PROBLEM REQUIREMENTS:
Output the lines from the one holding "(339, 610) = (357, 239): pink" to the end of the entries that follow, exactly and only those, minus any pictures.
─── EXERCISE MATERIALS ───
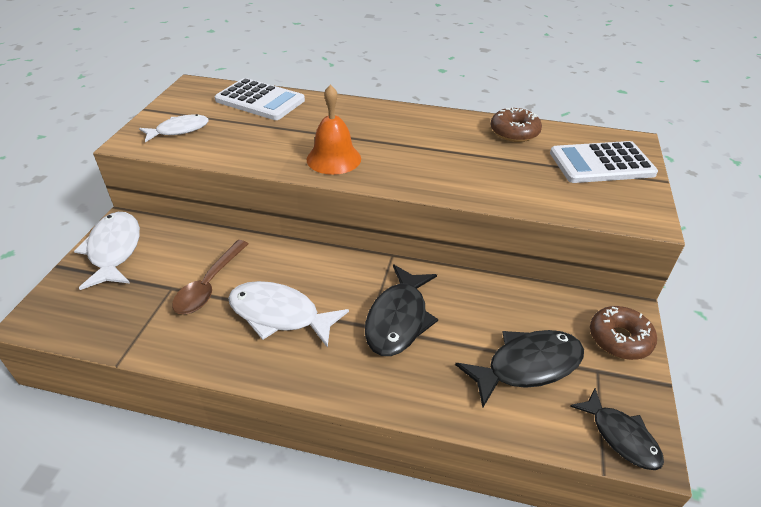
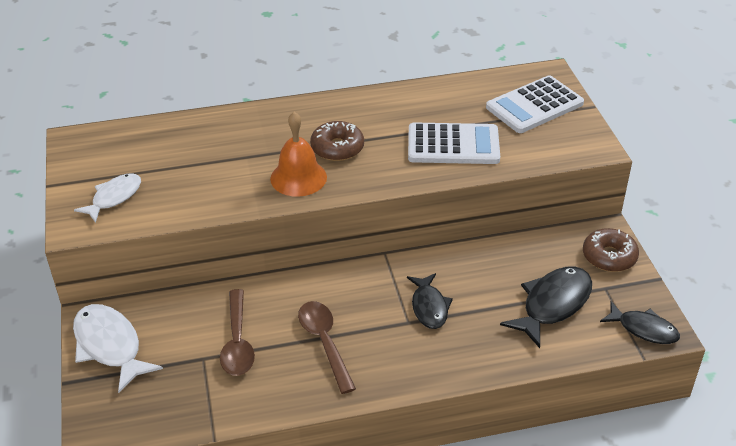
camera: 25 degrees left, 0 degrees up
(260, 100) = (167, 136): white calculator -> white calculator (453, 145)
(279, 315) = (324, 343): white fish -> brown spoon
(398, 319) = (429, 307): black fish -> black fish, size x0.65
(514, 132) = (443, 95): brown donut -> brown donut (337, 148)

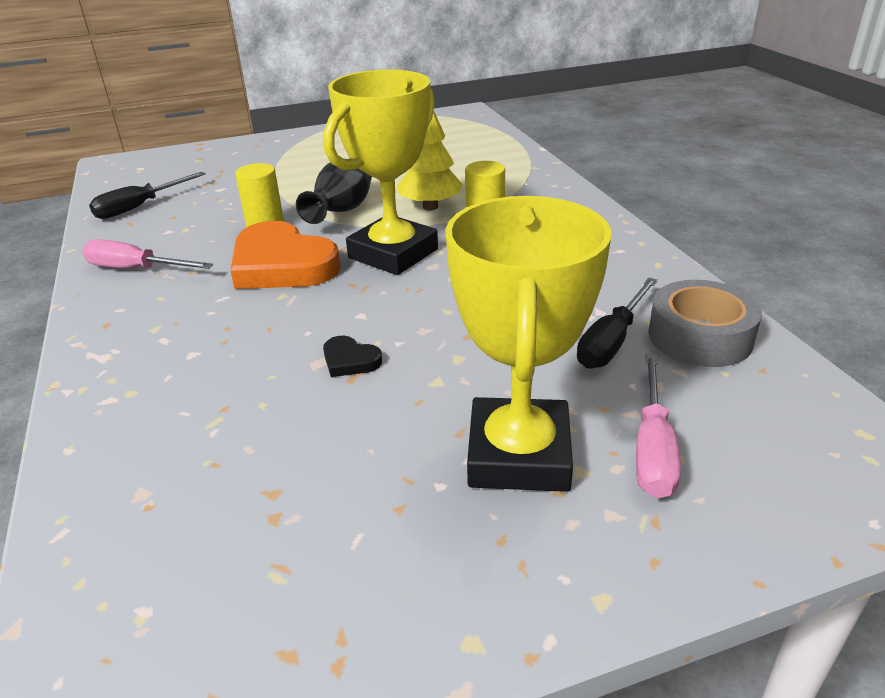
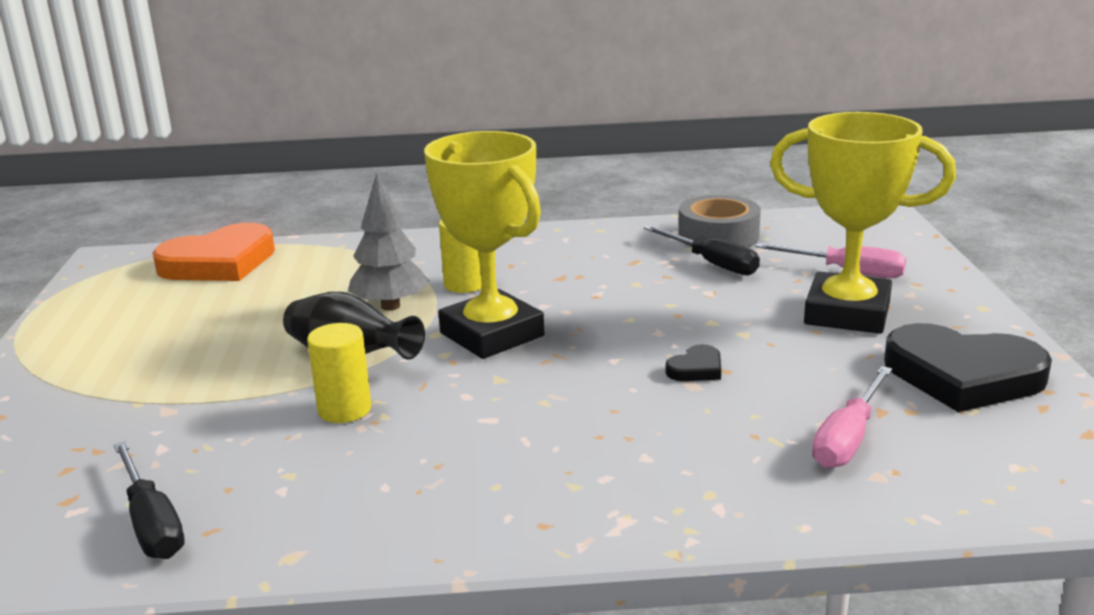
camera: 75 degrees left, 10 degrees down
(136, 269) = (394, 511): pink screwdriver -> pink screwdriver (848, 439)
(282, 265) = (468, 400): orange heart -> orange heart (219, 262)
(367, 567) = (963, 375): none -> black heart
(430, 207) = (390, 306): yellow tree -> grey tree

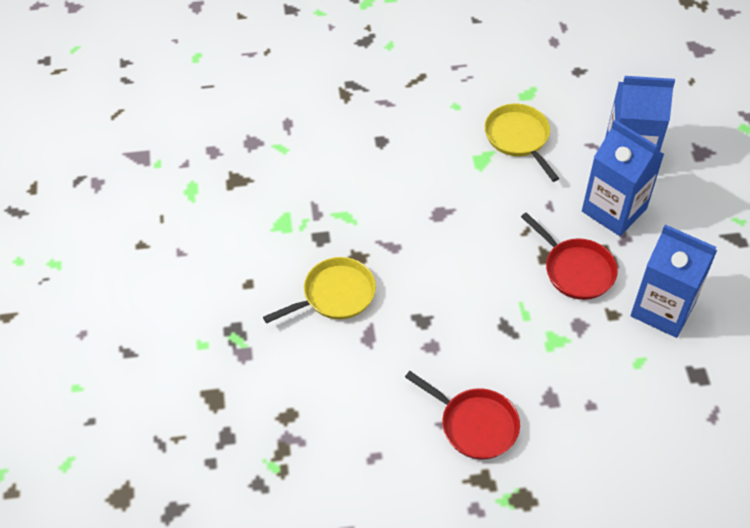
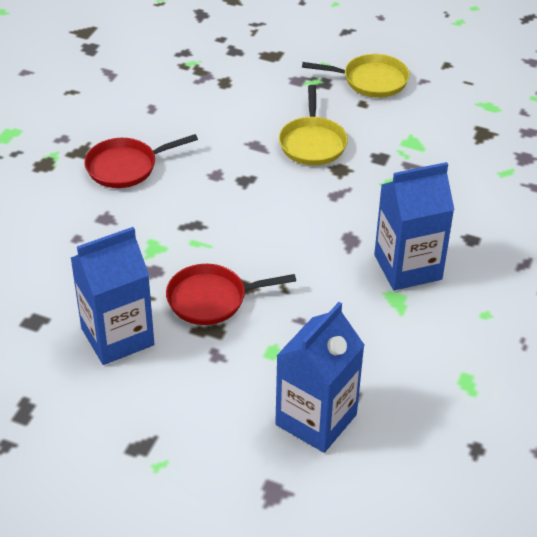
camera: 120 degrees right, 10 degrees down
(518, 138) = (405, 341): yellow pan -> yellow pan (370, 80)
(614, 210) = (256, 366): blue carton -> blue carton (408, 267)

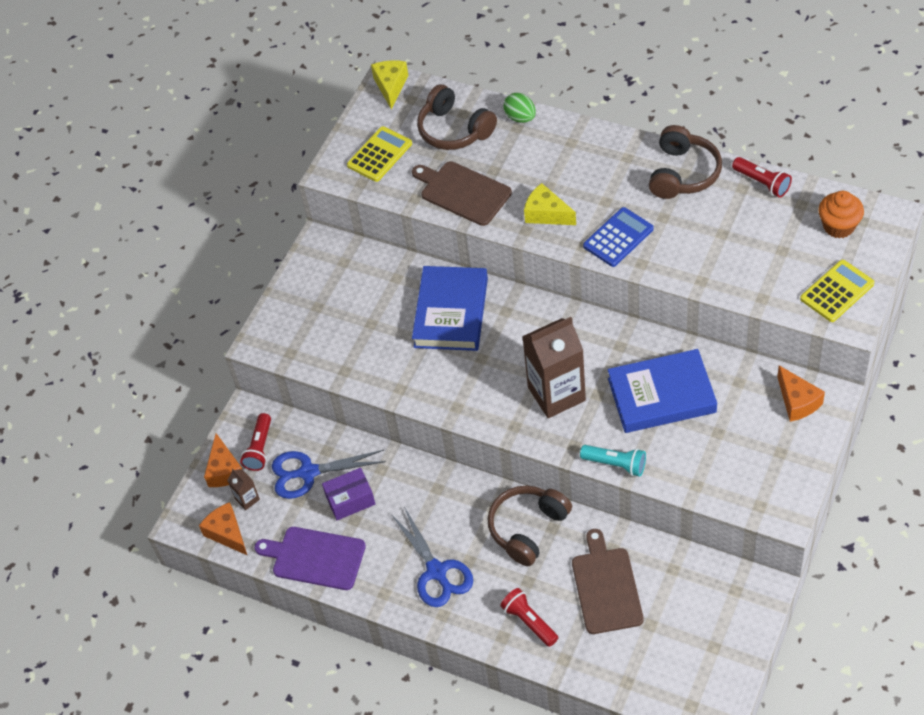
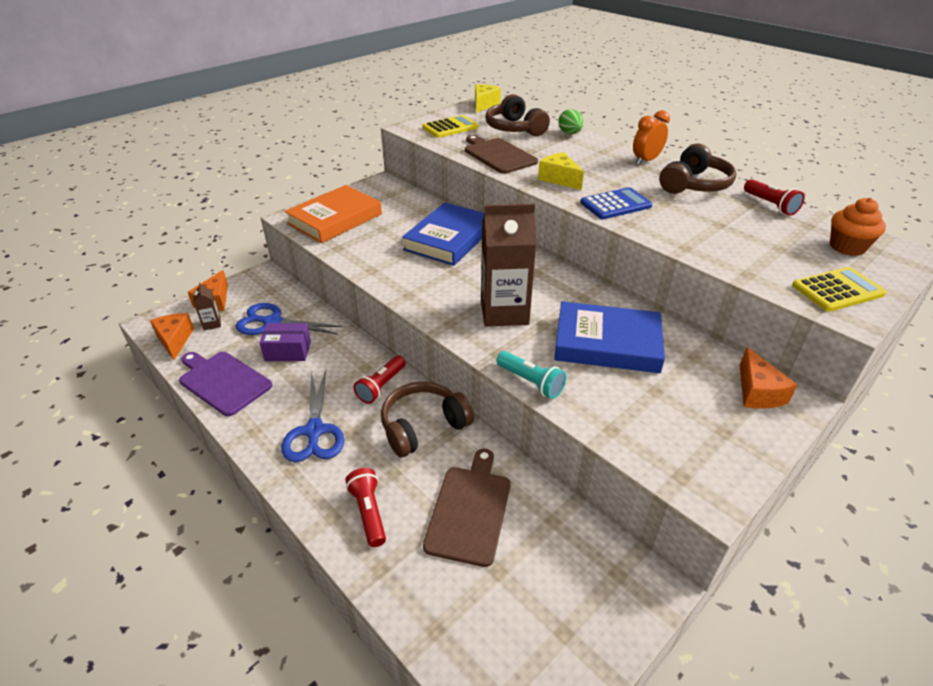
camera: 15 degrees right, 15 degrees down
(260, 448) = (252, 296): red flashlight -> red flashlight (381, 386)
(310, 328) = (335, 219): none -> orange book
(622, 145) = (646, 161): none -> orange clock

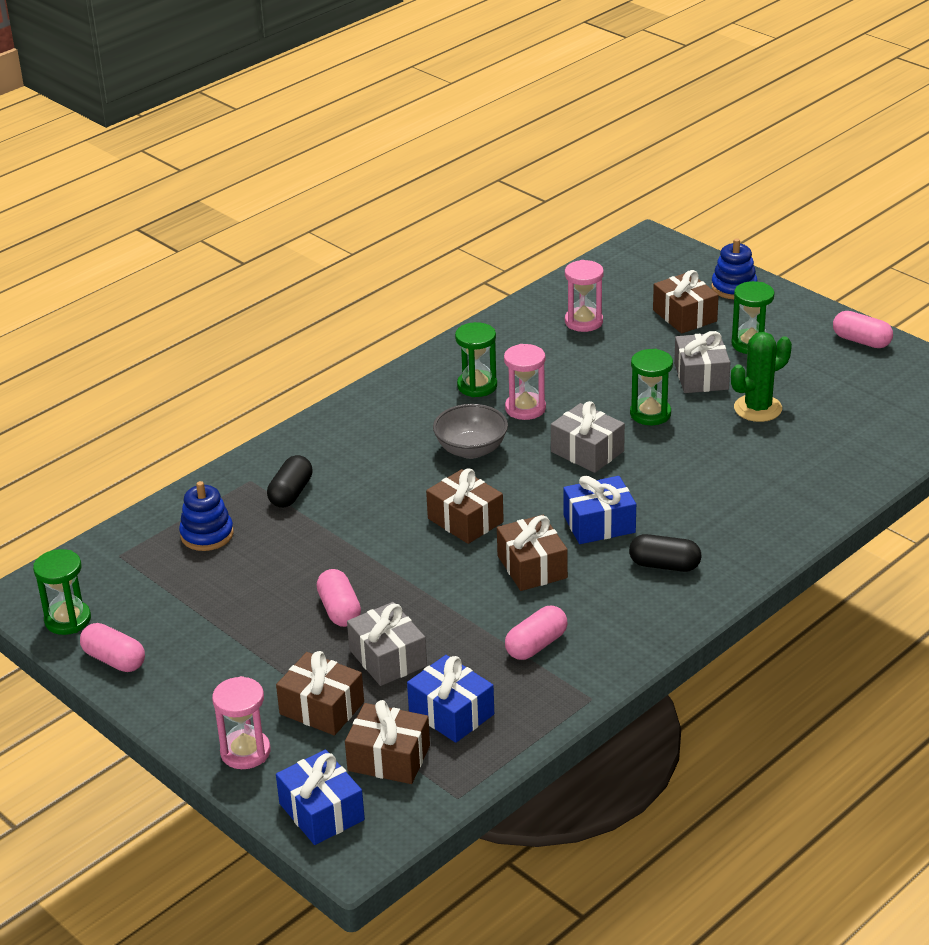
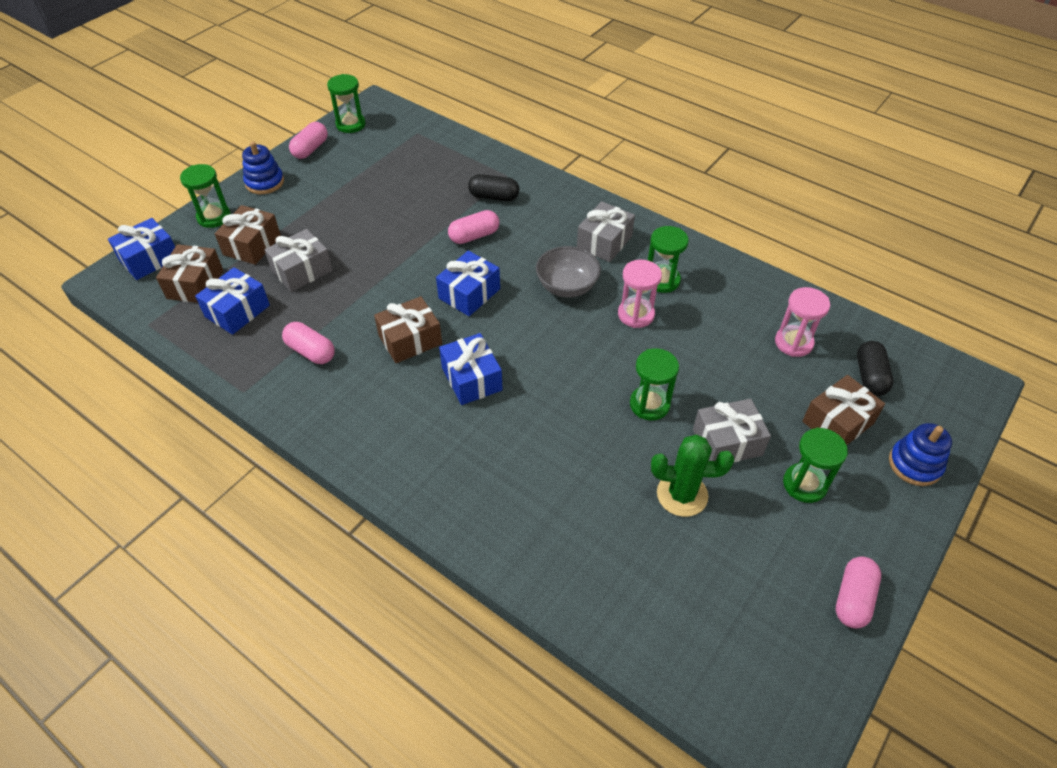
camera: 80 degrees right, 15 degrees up
(207, 534) = (441, 166): blue stacking toy -> blue stacking toy (264, 182)
(245, 752) = (214, 217): pink hourglass -> green hourglass
(339, 610) = (357, 239): pink capsule -> pink capsule (474, 236)
(465, 520) = (469, 293): brown gift -> blue gift
(587, 451) = (578, 362): grey gift -> grey gift (604, 242)
(664, 565) = (415, 429): black capsule -> black capsule (870, 376)
(758, 408) = (682, 494): green cactus -> green cactus turned 45 degrees counterclockwise

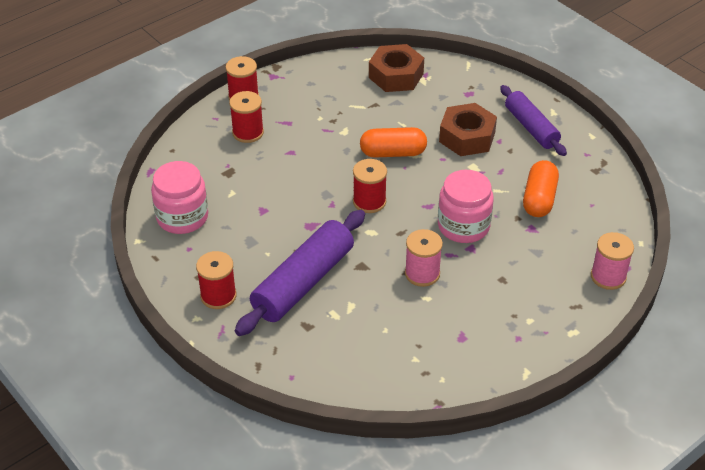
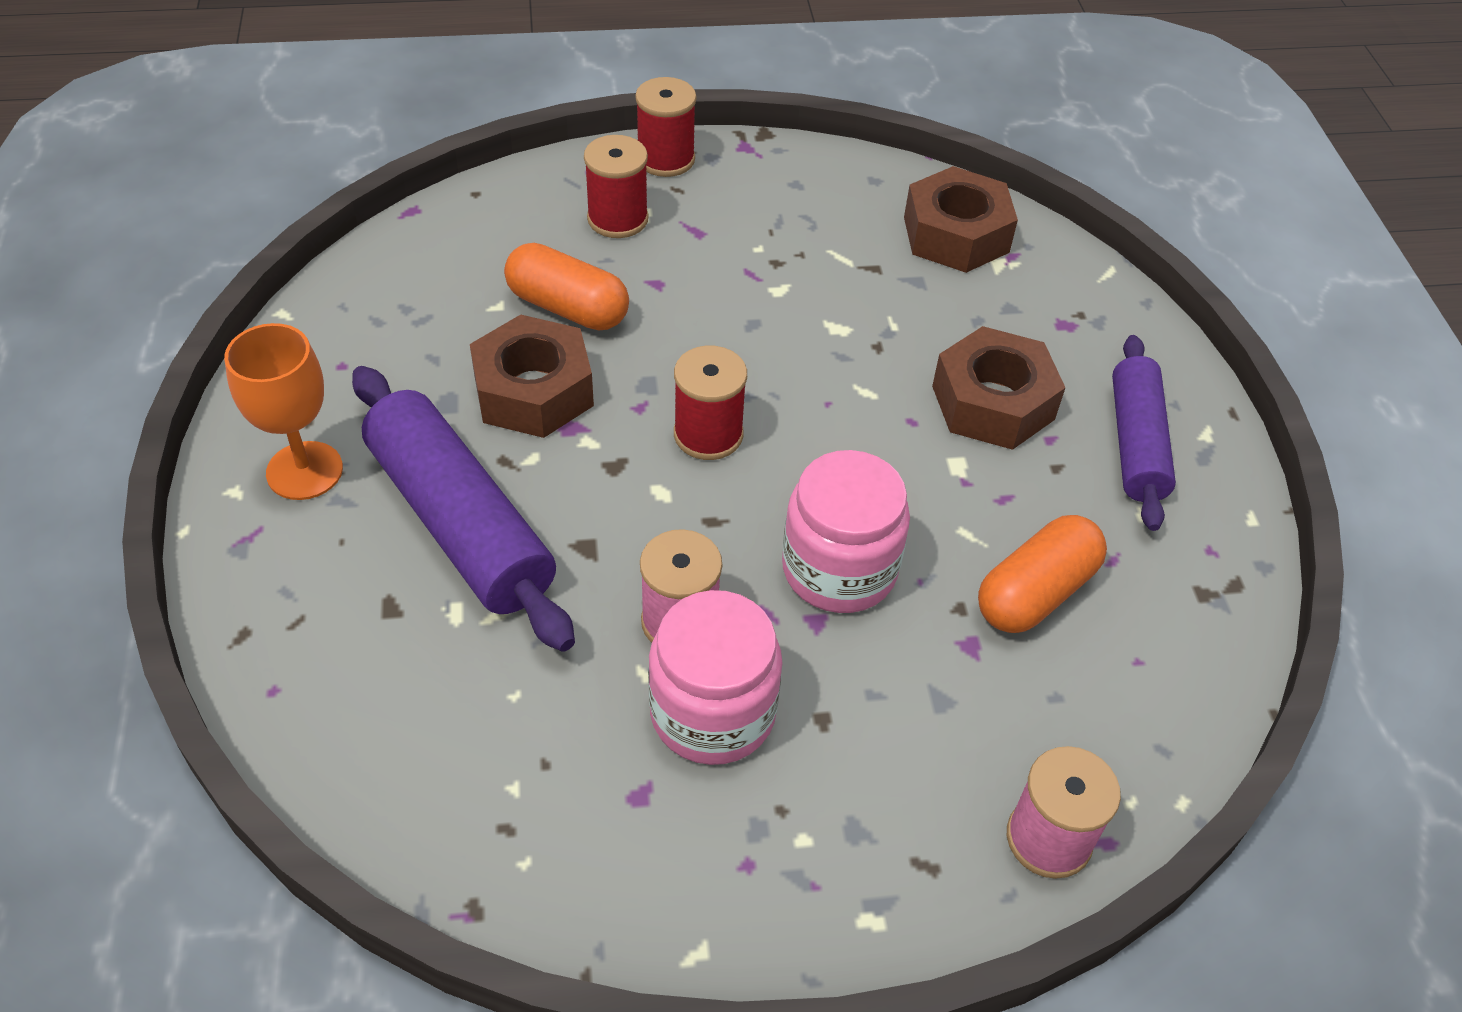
camera: 30 degrees right, 5 degrees up
(182, 217) = (383, 308): pink jar -> pink jar (712, 712)
(218, 296) = (304, 471): red spool -> orange goblet
(282, 219) = (534, 391): none -> brown nut
(303, 282) = (460, 523): purple rolling pin -> purple rolling pin turned 75 degrees clockwise
(393, 153) = (829, 367): orange capsule -> orange capsule (568, 308)

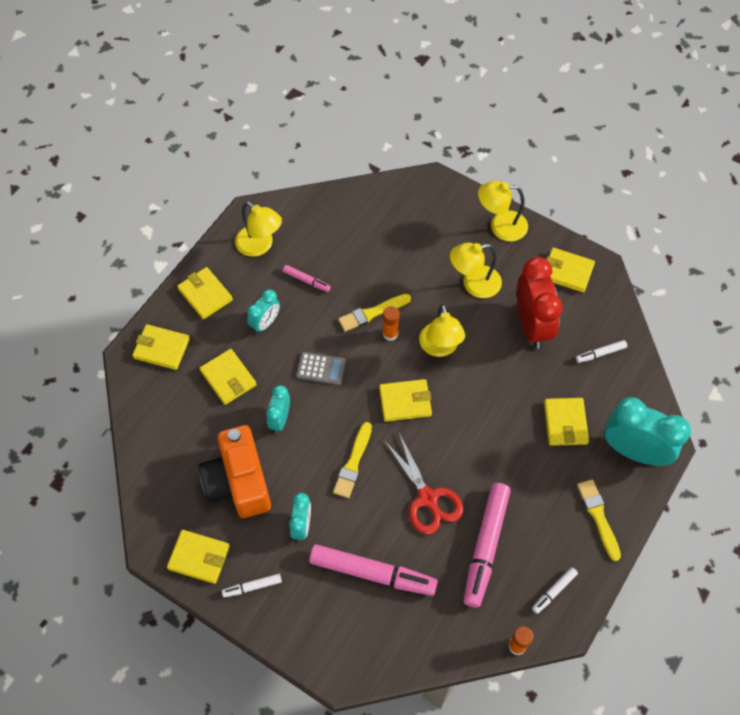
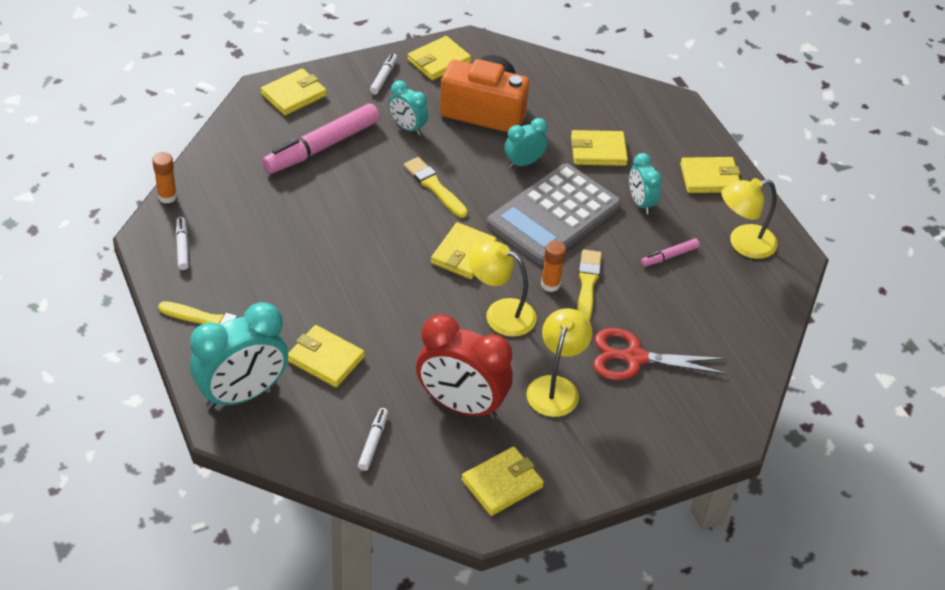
camera: 120 degrees right, 15 degrees down
(161, 349) = (668, 124): yellow wallet -> yellow wallet (293, 95)
(280, 419) = (523, 163): turquoise clock -> turquoise clock turned 75 degrees counterclockwise
(321, 369) = (554, 215): grey calculator -> grey calculator, size x2.27
(427, 498) = (352, 215): red scissors -> red scissors (634, 358)
(486, 546) = (268, 227): pink marker -> none
(500, 226) = (616, 461): yellow lamp -> none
───
EXERCISE OUTPUT:
(339, 610) = (357, 239): pink capsule -> pink capsule (474, 236)
(465, 520) = (469, 293): brown gift -> blue gift
(587, 451) = (578, 362): grey gift -> grey gift (604, 242)
(664, 565) = (415, 429): black capsule -> black capsule (870, 376)
(758, 408) = (682, 494): green cactus -> green cactus turned 45 degrees counterclockwise

camera: 30 degrees right, 5 degrees up
(182, 217) = (383, 308): pink jar -> pink jar (712, 712)
(218, 296) = (304, 471): red spool -> orange goblet
(282, 219) = (534, 391): none -> brown nut
(303, 282) = (460, 523): purple rolling pin -> purple rolling pin turned 75 degrees clockwise
(393, 153) = (829, 367): orange capsule -> orange capsule (568, 308)

camera: 120 degrees right, 15 degrees down
(161, 349) = (668, 124): yellow wallet -> yellow wallet (293, 95)
(280, 419) = (523, 163): turquoise clock -> turquoise clock turned 75 degrees counterclockwise
(321, 369) = (554, 215): grey calculator -> grey calculator, size x2.27
(427, 498) = (352, 215): red scissors -> red scissors (634, 358)
(486, 546) = (268, 227): pink marker -> none
(500, 226) = (616, 461): yellow lamp -> none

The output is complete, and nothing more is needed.